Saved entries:
▼

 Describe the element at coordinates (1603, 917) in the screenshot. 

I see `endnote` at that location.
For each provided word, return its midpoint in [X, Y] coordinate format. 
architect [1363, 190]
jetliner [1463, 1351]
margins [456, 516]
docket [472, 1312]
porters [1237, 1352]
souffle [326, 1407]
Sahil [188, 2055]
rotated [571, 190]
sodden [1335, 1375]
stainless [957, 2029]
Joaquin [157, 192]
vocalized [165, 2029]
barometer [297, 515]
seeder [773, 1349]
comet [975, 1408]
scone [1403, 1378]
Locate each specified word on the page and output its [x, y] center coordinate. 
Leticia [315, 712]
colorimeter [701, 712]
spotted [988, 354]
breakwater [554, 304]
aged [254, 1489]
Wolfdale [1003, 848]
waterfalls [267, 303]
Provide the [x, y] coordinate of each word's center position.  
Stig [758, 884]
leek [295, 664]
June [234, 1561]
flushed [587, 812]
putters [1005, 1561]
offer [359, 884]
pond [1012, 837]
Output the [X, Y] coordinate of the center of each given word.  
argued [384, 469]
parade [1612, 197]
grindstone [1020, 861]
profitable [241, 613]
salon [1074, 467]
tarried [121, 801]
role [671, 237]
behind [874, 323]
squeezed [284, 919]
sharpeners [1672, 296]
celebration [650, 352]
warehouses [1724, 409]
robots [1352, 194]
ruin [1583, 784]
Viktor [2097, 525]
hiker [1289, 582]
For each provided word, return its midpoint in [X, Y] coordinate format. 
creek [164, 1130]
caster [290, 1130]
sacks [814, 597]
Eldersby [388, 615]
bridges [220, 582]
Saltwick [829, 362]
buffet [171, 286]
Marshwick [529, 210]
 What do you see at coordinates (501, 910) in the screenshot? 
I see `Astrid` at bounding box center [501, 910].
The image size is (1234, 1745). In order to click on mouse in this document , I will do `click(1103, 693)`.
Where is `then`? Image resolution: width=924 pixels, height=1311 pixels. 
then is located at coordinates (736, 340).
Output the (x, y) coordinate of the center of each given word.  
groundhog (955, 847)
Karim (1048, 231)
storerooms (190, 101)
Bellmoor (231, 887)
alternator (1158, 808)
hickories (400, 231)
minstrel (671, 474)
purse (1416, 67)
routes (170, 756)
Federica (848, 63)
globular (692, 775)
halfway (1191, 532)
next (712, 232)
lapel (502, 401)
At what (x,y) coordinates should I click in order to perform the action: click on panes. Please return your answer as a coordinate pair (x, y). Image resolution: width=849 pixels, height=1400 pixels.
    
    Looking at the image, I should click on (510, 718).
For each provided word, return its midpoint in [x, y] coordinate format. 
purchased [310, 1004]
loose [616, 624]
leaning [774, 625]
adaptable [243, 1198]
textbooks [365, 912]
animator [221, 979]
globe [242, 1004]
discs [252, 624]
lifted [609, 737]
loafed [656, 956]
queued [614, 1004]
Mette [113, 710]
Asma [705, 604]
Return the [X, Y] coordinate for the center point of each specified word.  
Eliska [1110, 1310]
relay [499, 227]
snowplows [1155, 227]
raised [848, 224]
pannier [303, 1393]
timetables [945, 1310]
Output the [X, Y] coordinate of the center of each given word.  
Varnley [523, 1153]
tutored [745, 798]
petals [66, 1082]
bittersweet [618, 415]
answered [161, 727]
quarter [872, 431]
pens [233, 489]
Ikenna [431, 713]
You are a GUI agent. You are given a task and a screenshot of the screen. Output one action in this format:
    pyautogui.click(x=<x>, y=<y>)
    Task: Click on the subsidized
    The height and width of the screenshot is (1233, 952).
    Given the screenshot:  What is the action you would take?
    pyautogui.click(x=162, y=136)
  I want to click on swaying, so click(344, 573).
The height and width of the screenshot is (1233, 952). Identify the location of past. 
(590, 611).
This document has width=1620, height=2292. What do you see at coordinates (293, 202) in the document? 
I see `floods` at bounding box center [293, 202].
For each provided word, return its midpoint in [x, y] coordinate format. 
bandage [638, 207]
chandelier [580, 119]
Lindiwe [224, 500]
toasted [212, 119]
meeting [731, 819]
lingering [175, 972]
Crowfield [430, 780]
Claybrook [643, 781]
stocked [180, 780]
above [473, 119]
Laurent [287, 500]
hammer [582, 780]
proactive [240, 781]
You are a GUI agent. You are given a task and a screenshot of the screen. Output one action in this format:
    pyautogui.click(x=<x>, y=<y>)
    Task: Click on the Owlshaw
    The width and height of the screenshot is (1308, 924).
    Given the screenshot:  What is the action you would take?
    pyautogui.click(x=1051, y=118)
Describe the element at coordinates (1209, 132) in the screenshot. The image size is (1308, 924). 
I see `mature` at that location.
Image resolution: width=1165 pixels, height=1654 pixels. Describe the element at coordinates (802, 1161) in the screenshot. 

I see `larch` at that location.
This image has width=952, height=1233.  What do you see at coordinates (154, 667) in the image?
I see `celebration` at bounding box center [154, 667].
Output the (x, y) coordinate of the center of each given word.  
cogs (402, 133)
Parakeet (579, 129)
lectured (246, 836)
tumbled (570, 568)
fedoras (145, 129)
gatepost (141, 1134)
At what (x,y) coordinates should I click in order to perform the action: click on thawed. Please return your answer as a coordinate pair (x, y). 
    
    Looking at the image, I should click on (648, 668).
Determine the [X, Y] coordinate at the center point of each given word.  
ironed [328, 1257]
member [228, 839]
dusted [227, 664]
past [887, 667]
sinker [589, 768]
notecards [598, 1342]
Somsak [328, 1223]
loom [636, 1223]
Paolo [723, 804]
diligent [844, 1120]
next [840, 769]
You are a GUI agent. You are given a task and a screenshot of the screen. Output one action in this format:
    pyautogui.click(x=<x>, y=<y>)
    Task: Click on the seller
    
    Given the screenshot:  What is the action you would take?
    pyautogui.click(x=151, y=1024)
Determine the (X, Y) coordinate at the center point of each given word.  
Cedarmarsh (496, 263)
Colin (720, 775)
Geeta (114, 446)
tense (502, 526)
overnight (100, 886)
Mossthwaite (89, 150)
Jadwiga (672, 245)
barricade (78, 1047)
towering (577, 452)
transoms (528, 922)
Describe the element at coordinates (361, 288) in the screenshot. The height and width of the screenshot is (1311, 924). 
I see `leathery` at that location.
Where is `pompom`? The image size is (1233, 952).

▲

== Job ==
Copy the listing above line for line, keeping every character unchanged.

== Exercise response ==
 Describe the element at coordinates (1603, 917) in the screenshot. 

I see `endnote` at that location.
For each provided word, return its midpoint in [X, Y] coordinate format. 
architect [1363, 190]
jetliner [1463, 1351]
margins [456, 516]
docket [472, 1312]
porters [1237, 1352]
souffle [326, 1407]
Sahil [188, 2055]
rotated [571, 190]
sodden [1335, 1375]
stainless [957, 2029]
Joaquin [157, 192]
vocalized [165, 2029]
barometer [297, 515]
seeder [773, 1349]
comet [975, 1408]
scone [1403, 1378]
Locate each specified word on the page and output its [x, y] center coordinate. 
Leticia [315, 712]
colorimeter [701, 712]
spotted [988, 354]
breakwater [554, 304]
aged [254, 1489]
Wolfdale [1003, 848]
waterfalls [267, 303]
Provide the [x, y] coordinate of each word's center position.  
Stig [758, 884]
leek [295, 664]
June [234, 1561]
flushed [587, 812]
putters [1005, 1561]
offer [359, 884]
pond [1012, 837]
Output the [X, Y] coordinate of the center of each given word.  
argued [384, 469]
parade [1612, 197]
grindstone [1020, 861]
profitable [241, 613]
salon [1074, 467]
tarried [121, 801]
role [671, 237]
behind [874, 323]
squeezed [284, 919]
sharpeners [1672, 296]
celebration [650, 352]
warehouses [1724, 409]
robots [1352, 194]
ruin [1583, 784]
Viktor [2097, 525]
hiker [1289, 582]
For each provided word, return its midpoint in [X, Y] coordinate format. 
creek [164, 1130]
caster [290, 1130]
sacks [814, 597]
Eldersby [388, 615]
bridges [220, 582]
Saltwick [829, 362]
buffet [171, 286]
Marshwick [529, 210]
 What do you see at coordinates (501, 910) in the screenshot? 
I see `Astrid` at bounding box center [501, 910].
The image size is (1234, 1745). In order to click on mouse in this document , I will do `click(1103, 693)`.
Where is `then`? Image resolution: width=924 pixels, height=1311 pixels. 
then is located at coordinates (736, 340).
Output the (x, y) coordinate of the center of each given word.  
groundhog (955, 847)
Karim (1048, 231)
storerooms (190, 101)
Bellmoor (231, 887)
alternator (1158, 808)
hickories (400, 231)
minstrel (671, 474)
purse (1416, 67)
routes (170, 756)
Federica (848, 63)
globular (692, 775)
halfway (1191, 532)
next (712, 232)
lapel (502, 401)
At what (x,y) coordinates should I click in order to perform the action: click on panes. Please return your answer as a coordinate pair (x, y). Image resolution: width=849 pixels, height=1400 pixels.
    
    Looking at the image, I should click on (510, 718).
For each provided word, return its midpoint in [x, y] coordinate format. 
purchased [310, 1004]
loose [616, 624]
leaning [774, 625]
adaptable [243, 1198]
textbooks [365, 912]
animator [221, 979]
globe [242, 1004]
discs [252, 624]
lifted [609, 737]
loafed [656, 956]
queued [614, 1004]
Mette [113, 710]
Asma [705, 604]
Return the [X, Y] coordinate for the center point of each specified word.  
Eliska [1110, 1310]
relay [499, 227]
snowplows [1155, 227]
raised [848, 224]
pannier [303, 1393]
timetables [945, 1310]
Output the [X, Y] coordinate of the center of each given word.  
Varnley [523, 1153]
tutored [745, 798]
petals [66, 1082]
bittersweet [618, 415]
answered [161, 727]
quarter [872, 431]
pens [233, 489]
Ikenna [431, 713]
You are a GUI agent. You are given a task and a screenshot of the screen. Output one action in this format:
    pyautogui.click(x=<x>, y=<y>)
    Task: Click on the subsidized
    The height and width of the screenshot is (1233, 952).
    Given the screenshot:  What is the action you would take?
    pyautogui.click(x=162, y=136)
  I want to click on swaying, so click(344, 573).
The height and width of the screenshot is (1233, 952). Identify the location of past. 
(590, 611).
This document has width=1620, height=2292. What do you see at coordinates (293, 202) in the document? 
I see `floods` at bounding box center [293, 202].
For each provided word, return its midpoint in [x, y] coordinate format. 
bandage [638, 207]
chandelier [580, 119]
Lindiwe [224, 500]
toasted [212, 119]
meeting [731, 819]
lingering [175, 972]
Crowfield [430, 780]
Claybrook [643, 781]
stocked [180, 780]
above [473, 119]
Laurent [287, 500]
hammer [582, 780]
proactive [240, 781]
You are a GUI agent. You are given a task and a screenshot of the screen. Output one action in this format:
    pyautogui.click(x=<x>, y=<y>)
    Task: Click on the Owlshaw
    The width and height of the screenshot is (1308, 924).
    Given the screenshot:  What is the action you would take?
    pyautogui.click(x=1051, y=118)
Describe the element at coordinates (1209, 132) in the screenshot. The image size is (1308, 924). 
I see `mature` at that location.
Image resolution: width=1165 pixels, height=1654 pixels. Describe the element at coordinates (802, 1161) in the screenshot. 

I see `larch` at that location.
This image has width=952, height=1233.  What do you see at coordinates (154, 667) in the image?
I see `celebration` at bounding box center [154, 667].
Output the (x, y) coordinate of the center of each given word.  
cogs (402, 133)
Parakeet (579, 129)
lectured (246, 836)
tumbled (570, 568)
fedoras (145, 129)
gatepost (141, 1134)
At what (x,y) coordinates should I click in order to perform the action: click on thawed. Please return your answer as a coordinate pair (x, y). 
    
    Looking at the image, I should click on (648, 668).
Determine the [X, Y] coordinate at the center point of each given word.  
ironed [328, 1257]
member [228, 839]
dusted [227, 664]
past [887, 667]
sinker [589, 768]
notecards [598, 1342]
Somsak [328, 1223]
loom [636, 1223]
Paolo [723, 804]
diligent [844, 1120]
next [840, 769]
You are a GUI agent. You are given a task and a screenshot of the screen. Output one action in this format:
    pyautogui.click(x=<x>, y=<y>)
    Task: Click on the seller
    
    Given the screenshot:  What is the action you would take?
    pyautogui.click(x=151, y=1024)
Determine the (X, Y) coordinate at the center point of each given word.  
Cedarmarsh (496, 263)
Colin (720, 775)
Geeta (114, 446)
tense (502, 526)
overnight (100, 886)
Mossthwaite (89, 150)
Jadwiga (672, 245)
barricade (78, 1047)
towering (577, 452)
transoms (528, 922)
Describe the element at coordinates (361, 288) in the screenshot. The height and width of the screenshot is (1311, 924). 
I see `leathery` at that location.
Where is `pompom`? The image size is (1233, 952).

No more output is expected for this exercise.